Saved entries
↓↓↓
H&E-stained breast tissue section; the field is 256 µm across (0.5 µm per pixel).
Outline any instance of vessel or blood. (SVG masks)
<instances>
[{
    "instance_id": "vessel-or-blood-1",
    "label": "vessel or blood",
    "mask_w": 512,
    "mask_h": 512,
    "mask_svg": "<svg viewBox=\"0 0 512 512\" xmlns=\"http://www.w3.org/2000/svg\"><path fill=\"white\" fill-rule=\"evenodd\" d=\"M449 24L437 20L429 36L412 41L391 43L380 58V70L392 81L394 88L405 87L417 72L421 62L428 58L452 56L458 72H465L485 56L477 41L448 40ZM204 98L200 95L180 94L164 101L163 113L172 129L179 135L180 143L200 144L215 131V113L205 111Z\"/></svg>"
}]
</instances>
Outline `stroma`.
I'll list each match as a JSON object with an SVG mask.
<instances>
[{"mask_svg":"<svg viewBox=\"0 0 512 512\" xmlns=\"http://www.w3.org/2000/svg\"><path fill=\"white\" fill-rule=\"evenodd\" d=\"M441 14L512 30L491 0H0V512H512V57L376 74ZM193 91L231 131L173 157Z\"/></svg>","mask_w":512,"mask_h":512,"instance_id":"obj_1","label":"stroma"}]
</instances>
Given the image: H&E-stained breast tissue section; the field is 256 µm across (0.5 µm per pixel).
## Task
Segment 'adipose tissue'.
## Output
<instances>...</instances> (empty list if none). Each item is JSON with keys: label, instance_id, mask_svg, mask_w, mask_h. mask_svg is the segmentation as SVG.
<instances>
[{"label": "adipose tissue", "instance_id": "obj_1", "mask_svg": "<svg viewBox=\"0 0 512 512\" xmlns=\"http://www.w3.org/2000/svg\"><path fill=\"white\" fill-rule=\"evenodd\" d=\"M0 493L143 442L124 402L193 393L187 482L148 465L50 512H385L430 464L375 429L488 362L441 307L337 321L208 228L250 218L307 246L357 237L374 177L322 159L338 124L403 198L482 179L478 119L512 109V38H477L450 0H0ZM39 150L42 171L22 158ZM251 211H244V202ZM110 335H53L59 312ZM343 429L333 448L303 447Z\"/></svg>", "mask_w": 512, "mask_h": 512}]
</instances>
↑↑↑
# Work required
Scan the records above, count the lines with "stained" in them, and give only the number.

# Answer to this problem
2